Exercise requirements
Exactly as they appear below, repeat the lines from the one with "C4: 10uF (plus 0V, minus 5V) -> none" through the one with "R201: none -> 1k (+9V, n4)", and no others.

Records shown
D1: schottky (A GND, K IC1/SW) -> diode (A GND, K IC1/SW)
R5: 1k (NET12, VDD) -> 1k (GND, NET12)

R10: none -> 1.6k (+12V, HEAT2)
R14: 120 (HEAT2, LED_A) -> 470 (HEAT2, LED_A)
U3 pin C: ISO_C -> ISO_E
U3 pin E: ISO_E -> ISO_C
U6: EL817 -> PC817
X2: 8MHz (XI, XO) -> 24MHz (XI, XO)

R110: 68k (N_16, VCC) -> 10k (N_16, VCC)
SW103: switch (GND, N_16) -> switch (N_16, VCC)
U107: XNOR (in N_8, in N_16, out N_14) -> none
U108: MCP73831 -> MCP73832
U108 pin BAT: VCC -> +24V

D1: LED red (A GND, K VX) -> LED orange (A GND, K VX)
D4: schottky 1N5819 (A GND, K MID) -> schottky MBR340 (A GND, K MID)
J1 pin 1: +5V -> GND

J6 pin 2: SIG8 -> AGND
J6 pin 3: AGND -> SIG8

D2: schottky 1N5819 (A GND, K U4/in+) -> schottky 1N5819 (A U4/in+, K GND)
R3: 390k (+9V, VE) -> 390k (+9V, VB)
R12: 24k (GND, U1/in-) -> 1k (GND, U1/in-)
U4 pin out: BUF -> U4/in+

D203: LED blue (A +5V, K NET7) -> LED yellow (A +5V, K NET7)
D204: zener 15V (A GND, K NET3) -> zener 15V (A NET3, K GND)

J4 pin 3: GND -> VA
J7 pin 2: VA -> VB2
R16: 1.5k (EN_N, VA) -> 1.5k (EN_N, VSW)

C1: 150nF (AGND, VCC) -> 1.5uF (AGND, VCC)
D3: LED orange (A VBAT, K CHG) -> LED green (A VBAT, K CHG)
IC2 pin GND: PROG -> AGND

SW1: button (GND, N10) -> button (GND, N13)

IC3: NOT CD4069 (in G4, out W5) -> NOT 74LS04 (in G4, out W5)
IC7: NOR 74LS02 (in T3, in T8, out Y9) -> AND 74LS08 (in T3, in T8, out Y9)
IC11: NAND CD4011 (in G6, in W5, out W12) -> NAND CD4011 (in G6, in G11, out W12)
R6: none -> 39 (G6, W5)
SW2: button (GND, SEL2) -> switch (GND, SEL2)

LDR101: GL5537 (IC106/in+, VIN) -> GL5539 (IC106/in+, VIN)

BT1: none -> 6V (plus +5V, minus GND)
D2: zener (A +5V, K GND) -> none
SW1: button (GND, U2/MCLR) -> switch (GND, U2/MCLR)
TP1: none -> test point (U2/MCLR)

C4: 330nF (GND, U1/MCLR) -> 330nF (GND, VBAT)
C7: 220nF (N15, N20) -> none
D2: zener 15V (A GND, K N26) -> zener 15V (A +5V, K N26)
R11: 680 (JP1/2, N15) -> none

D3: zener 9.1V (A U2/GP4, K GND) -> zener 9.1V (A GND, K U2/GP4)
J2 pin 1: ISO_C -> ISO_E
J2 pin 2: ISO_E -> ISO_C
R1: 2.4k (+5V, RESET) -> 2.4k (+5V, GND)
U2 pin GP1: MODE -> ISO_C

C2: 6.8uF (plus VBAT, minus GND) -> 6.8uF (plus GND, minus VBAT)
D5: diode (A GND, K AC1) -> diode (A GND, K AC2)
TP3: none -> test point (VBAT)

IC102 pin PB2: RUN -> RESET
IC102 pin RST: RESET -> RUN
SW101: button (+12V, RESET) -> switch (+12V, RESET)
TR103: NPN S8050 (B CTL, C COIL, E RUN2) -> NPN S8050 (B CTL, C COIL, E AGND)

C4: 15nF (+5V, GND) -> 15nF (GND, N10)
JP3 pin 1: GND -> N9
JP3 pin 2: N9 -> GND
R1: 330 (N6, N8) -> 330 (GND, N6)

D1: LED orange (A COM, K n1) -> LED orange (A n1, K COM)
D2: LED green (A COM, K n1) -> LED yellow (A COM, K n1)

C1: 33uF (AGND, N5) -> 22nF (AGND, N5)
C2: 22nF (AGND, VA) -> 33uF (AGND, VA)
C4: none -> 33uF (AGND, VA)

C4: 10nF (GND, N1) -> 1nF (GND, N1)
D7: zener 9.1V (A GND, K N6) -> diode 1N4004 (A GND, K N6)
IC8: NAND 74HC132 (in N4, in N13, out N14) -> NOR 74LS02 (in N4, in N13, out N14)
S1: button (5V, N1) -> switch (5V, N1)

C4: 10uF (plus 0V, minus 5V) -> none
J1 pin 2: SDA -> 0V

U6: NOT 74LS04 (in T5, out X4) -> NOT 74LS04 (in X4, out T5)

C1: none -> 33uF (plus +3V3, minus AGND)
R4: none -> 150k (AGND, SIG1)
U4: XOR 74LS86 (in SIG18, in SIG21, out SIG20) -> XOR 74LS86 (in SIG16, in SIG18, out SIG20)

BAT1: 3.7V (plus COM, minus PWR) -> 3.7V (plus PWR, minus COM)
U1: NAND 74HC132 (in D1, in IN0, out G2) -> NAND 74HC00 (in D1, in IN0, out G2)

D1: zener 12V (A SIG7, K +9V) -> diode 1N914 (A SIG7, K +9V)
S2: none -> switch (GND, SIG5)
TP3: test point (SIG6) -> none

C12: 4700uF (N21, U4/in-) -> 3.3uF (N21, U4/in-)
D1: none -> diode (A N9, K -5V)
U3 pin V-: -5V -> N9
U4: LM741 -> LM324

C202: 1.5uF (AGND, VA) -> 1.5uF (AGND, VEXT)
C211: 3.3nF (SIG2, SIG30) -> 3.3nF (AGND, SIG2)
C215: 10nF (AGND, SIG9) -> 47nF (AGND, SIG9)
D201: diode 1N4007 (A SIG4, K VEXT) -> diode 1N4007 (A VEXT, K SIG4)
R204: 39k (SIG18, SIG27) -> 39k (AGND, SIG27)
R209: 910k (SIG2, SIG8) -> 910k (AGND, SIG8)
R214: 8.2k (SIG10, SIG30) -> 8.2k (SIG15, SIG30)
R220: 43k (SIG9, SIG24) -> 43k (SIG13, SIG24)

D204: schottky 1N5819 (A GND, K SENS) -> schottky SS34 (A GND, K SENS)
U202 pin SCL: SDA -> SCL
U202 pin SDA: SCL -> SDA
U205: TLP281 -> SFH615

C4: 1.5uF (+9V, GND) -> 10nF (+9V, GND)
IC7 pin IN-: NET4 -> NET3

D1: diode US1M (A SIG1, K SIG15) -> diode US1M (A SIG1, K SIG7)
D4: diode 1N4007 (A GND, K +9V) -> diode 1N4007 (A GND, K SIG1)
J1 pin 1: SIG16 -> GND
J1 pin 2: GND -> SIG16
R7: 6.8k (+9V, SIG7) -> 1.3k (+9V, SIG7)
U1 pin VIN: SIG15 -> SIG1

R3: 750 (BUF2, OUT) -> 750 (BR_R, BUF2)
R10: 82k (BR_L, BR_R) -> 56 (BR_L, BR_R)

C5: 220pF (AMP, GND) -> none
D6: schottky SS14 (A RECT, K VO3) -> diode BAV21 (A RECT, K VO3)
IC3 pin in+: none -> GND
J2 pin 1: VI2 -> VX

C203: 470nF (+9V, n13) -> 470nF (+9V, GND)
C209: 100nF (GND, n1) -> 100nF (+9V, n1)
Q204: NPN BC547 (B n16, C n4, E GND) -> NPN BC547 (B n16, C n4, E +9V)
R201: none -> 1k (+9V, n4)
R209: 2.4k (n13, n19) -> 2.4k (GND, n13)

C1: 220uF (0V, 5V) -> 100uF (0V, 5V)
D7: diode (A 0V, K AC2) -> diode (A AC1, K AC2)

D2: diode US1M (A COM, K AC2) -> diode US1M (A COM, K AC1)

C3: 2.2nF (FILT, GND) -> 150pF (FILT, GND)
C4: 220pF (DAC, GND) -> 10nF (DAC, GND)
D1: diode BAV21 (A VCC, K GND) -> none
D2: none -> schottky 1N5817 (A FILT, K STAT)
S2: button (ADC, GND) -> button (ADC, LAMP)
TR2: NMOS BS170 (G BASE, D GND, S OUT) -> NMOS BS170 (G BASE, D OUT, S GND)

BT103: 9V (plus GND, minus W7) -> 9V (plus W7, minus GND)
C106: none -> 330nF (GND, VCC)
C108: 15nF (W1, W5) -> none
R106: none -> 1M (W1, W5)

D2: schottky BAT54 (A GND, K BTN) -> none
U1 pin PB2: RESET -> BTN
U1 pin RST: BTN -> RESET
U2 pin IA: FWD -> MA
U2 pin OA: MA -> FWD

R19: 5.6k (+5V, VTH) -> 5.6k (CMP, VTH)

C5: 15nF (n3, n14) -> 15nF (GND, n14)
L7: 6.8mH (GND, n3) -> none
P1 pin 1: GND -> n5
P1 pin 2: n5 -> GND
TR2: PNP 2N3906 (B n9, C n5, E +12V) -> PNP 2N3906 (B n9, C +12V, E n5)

Response box
C4: 10uF (plus 0V, minus 5V) -> none
J1 pin 2: SDA -> 0V

U6: NOT 74LS04 (in T5, out X4) -> NOT 74LS04 (in X4, out T5)

C1: none -> 33uF (plus +3V3, minus AGND)
R4: none -> 150k (AGND, SIG1)
U4: XOR 74LS86 (in SIG18, in SIG21, out SIG20) -> XOR 74LS86 (in SIG16, in SIG18, out SIG20)

BAT1: 3.7V (plus COM, minus PWR) -> 3.7V (plus PWR, minus COM)
U1: NAND 74HC132 (in D1, in IN0, out G2) -> NAND 74HC00 (in D1, in IN0, out G2)

D1: zener 12V (A SIG7, K +9V) -> diode 1N914 (A SIG7, K +9V)
S2: none -> switch (GND, SIG5)
TP3: test point (SIG6) -> none

C12: 4700uF (N21, U4/in-) -> 3.3uF (N21, U4/in-)
D1: none -> diode (A N9, K -5V)
U3 pin V-: -5V -> N9
U4: LM741 -> LM324

C202: 1.5uF (AGND, VA) -> 1.5uF (AGND, VEXT)
C211: 3.3nF (SIG2, SIG30) -> 3.3nF (AGND, SIG2)
C215: 10nF (AGND, SIG9) -> 47nF (AGND, SIG9)
D201: diode 1N4007 (A SIG4, K VEXT) -> diode 1N4007 (A VEXT, K SIG4)
R204: 39k (SIG18, SIG27) -> 39k (AGND, SIG27)
R209: 910k (SIG2, SIG8) -> 910k (AGND, SIG8)
R214: 8.2k (SIG10, SIG30) -> 8.2k (SIG15, SIG30)
R220: 43k (SIG9, SIG24) -> 43k (SIG13, SIG24)

D204: schottky 1N5819 (A GND, K SENS) -> schottky SS34 (A GND, K SENS)
U202 pin SCL: SDA -> SCL
U202 pin SDA: SCL -> SDA
U205: TLP281 -> SFH615

C4: 1.5uF (+9V, GND) -> 10nF (+9V, GND)
IC7 pin IN-: NET4 -> NET3

D1: diode US1M (A SIG1, K SIG15) -> diode US1M (A SIG1, K SIG7)
D4: diode 1N4007 (A GND, K +9V) -> diode 1N4007 (A GND, K SIG1)
J1 pin 1: SIG16 -> GND
J1 pin 2: GND -> SIG16
R7: 6.8k (+9V, SIG7) -> 1.3k (+9V, SIG7)
U1 pin VIN: SIG15 -> SIG1

R3: 750 (BUF2, OUT) -> 750 (BR_R, BUF2)
R10: 82k (BR_L, BR_R) -> 56 (BR_L, BR_R)

C5: 220pF (AMP, GND) -> none
D6: schottky SS14 (A RECT, K VO3) -> diode BAV21 (A RECT, K VO3)
IC3 pin in+: none -> GND
J2 pin 1: VI2 -> VX

C203: 470nF (+9V, n13) -> 470nF (+9V, GND)
C209: 100nF (GND, n1) -> 100nF (+9V, n1)
Q204: NPN BC547 (B n16, C n4, E GND) -> NPN BC547 (B n16, C n4, E +9V)
R201: none -> 1k (+9V, n4)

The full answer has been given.